[Itemized modification records]

***

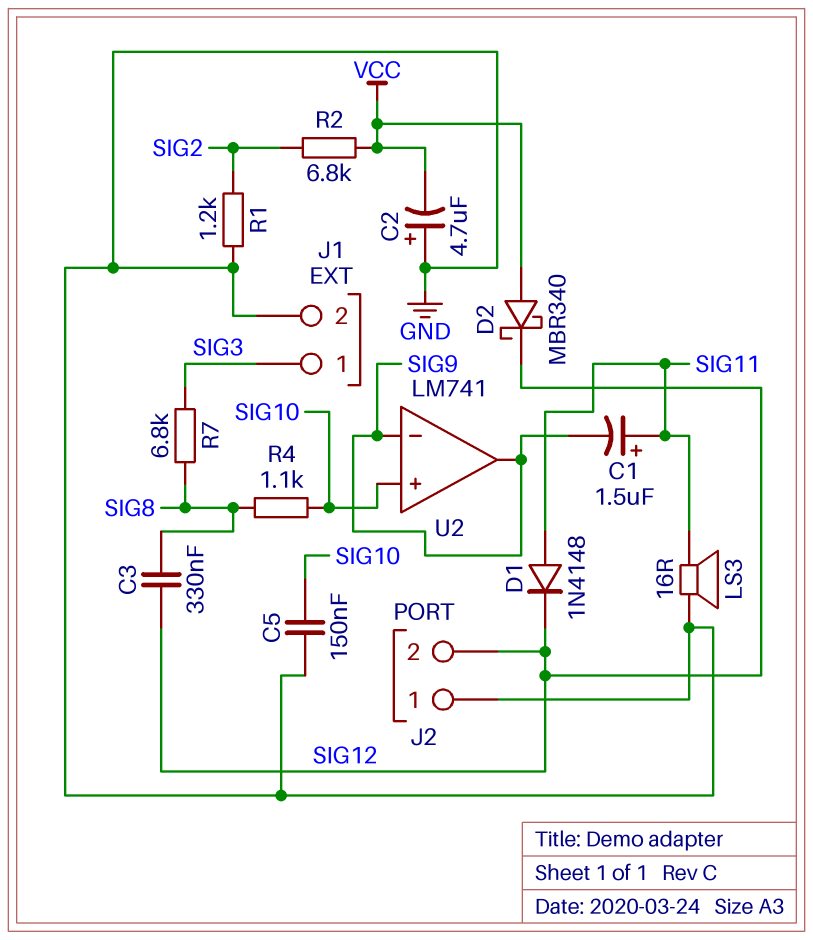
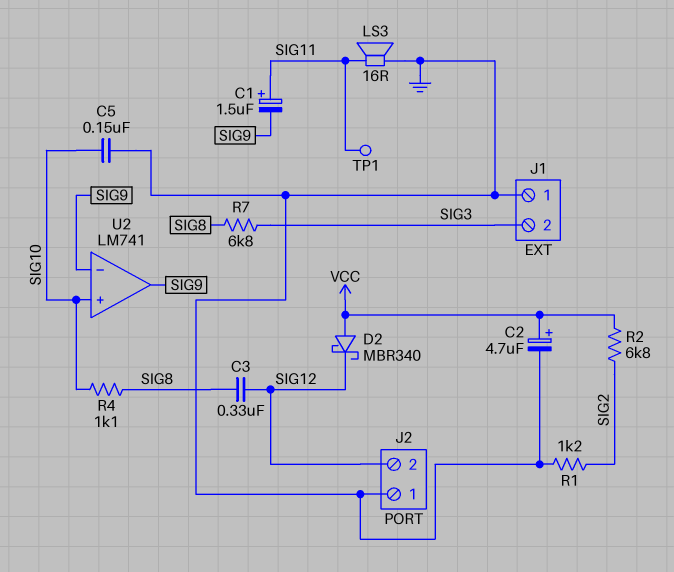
C2: 4.7uF (plus GND, minus VCC) -> 4.7uF (plus VCC, minus GND)
D1: diode 1N4148 (A SIG11, K SIG12) -> none
J1 pin 1: SIG3 -> GND
J1 pin 2: GND -> SIG3
TP1: none -> test point (SIG11)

***

[DIRECTIONS FOR THIS TASK]: Retype the data in full. Images do not go in the copy.

[EXERCISE SOLUTION]:
C2: 4.7uF (plus GND, minus VCC) -> 4.7uF (plus VCC, minus GND)
D1: diode 1N4148 (A SIG11, K SIG12) -> none
J1 pin 1: SIG3 -> GND
J1 pin 2: GND -> SIG3
TP1: none -> test point (SIG11)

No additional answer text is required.